• [INPUT ROWS]
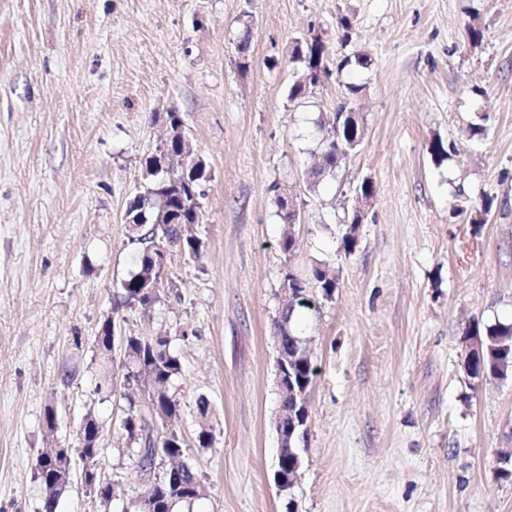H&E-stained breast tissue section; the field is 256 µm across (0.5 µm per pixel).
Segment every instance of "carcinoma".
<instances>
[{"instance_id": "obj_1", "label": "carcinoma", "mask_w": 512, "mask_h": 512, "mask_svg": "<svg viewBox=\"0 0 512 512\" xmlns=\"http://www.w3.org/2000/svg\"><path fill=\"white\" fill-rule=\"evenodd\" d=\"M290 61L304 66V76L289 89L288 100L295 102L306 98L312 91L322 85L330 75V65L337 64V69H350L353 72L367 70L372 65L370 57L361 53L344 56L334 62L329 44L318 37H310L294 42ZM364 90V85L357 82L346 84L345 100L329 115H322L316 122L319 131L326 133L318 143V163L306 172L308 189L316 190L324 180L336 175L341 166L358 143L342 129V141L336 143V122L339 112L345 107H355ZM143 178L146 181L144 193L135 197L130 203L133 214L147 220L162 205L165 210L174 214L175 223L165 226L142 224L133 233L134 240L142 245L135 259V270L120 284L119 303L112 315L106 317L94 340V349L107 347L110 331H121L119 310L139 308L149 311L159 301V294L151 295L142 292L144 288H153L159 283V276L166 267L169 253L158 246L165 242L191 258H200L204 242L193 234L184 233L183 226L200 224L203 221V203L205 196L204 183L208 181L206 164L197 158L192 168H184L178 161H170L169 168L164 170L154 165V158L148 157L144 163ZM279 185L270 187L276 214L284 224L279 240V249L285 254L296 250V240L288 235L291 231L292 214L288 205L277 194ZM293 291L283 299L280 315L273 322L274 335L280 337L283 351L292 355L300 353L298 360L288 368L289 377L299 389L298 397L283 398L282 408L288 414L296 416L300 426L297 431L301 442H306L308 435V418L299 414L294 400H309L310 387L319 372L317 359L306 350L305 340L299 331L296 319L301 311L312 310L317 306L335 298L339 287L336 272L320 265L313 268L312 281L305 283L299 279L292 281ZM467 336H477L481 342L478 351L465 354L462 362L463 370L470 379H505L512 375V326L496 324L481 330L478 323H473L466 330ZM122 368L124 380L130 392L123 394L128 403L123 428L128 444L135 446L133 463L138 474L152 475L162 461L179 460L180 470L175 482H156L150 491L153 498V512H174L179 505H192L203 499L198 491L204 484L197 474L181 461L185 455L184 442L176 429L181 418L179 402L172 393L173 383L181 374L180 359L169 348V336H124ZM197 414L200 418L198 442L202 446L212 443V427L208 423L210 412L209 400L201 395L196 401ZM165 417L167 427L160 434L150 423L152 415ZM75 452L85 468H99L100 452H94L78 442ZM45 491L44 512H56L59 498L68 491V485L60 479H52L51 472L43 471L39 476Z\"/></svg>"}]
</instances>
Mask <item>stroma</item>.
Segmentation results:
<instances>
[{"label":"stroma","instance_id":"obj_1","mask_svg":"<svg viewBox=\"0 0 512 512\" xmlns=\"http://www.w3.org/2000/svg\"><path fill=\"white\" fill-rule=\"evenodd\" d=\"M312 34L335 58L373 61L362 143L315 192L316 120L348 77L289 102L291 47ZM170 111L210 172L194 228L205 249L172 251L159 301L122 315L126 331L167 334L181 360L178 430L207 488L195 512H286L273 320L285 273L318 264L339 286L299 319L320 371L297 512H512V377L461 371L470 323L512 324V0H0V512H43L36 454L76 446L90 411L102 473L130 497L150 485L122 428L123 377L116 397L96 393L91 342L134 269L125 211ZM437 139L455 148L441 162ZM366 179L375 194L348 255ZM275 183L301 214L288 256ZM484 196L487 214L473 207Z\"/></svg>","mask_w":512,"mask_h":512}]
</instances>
* * *
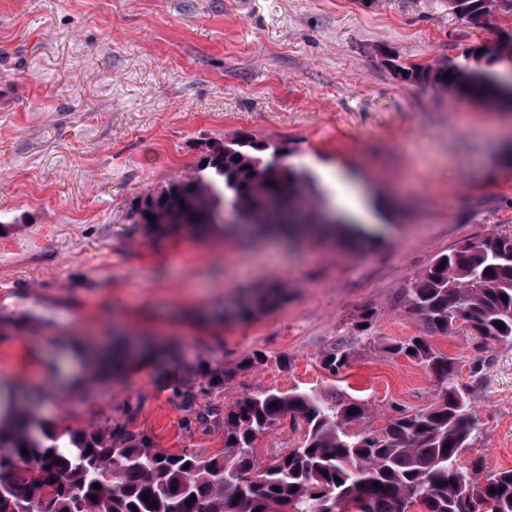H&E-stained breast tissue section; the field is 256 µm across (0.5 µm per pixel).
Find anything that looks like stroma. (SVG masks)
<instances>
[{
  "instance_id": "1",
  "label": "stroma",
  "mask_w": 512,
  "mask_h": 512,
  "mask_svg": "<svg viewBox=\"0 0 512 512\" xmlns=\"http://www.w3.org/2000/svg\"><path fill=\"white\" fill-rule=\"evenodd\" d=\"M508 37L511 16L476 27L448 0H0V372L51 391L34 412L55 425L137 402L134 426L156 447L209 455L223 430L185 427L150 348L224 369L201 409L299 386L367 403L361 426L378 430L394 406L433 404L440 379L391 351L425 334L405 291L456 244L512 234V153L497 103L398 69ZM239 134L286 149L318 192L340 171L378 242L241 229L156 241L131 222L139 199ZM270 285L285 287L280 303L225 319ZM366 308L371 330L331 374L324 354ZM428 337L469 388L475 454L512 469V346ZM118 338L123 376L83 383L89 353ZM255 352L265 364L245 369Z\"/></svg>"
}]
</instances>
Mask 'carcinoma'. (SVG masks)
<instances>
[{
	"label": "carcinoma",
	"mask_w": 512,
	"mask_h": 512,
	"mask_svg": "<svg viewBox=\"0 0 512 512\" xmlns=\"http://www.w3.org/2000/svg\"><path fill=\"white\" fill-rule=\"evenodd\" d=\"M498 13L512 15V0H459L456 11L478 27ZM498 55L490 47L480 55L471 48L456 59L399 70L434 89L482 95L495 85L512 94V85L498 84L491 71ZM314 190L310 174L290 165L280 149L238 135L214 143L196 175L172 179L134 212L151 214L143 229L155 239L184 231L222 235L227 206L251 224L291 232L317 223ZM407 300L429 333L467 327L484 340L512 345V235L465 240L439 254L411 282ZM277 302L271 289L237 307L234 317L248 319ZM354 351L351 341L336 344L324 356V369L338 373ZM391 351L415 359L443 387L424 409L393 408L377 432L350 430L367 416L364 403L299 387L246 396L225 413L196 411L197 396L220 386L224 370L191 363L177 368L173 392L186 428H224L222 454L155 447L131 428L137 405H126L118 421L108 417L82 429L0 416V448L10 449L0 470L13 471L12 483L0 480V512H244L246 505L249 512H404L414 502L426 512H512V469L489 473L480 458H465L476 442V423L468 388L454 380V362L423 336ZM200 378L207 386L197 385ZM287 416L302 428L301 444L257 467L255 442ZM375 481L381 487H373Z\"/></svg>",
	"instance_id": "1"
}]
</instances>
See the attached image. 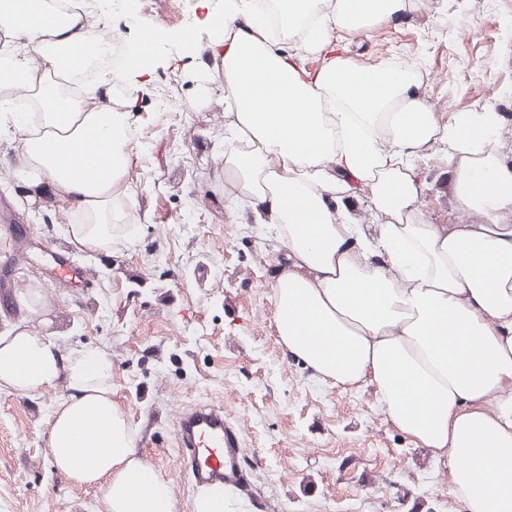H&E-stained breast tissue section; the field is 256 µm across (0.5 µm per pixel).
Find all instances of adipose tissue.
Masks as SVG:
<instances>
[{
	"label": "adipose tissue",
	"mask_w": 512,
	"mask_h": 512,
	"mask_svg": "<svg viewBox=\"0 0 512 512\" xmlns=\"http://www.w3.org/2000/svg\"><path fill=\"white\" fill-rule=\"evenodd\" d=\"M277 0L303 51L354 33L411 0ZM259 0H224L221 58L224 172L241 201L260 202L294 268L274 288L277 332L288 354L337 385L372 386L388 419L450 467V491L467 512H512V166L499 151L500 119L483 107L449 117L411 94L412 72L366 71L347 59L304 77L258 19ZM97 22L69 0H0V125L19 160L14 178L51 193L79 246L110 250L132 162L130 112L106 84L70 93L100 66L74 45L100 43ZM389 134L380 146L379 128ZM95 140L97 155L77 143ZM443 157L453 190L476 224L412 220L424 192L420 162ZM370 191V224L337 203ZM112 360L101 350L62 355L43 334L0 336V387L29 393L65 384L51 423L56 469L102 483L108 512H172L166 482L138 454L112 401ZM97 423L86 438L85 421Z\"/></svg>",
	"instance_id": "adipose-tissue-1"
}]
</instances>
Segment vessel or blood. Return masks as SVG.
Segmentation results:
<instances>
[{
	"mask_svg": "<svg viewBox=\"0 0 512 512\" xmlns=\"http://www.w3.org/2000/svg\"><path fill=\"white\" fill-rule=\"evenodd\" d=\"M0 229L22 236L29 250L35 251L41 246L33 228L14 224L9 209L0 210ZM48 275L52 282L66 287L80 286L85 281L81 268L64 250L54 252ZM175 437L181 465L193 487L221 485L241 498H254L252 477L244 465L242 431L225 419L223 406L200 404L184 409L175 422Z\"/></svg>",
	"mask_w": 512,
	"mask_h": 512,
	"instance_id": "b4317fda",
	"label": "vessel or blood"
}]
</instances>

• [YOUR OBJECTIVE]
Each line containing the word "Find" counts once; report the total alone.

• [RESULT FOR THIS TASK]
2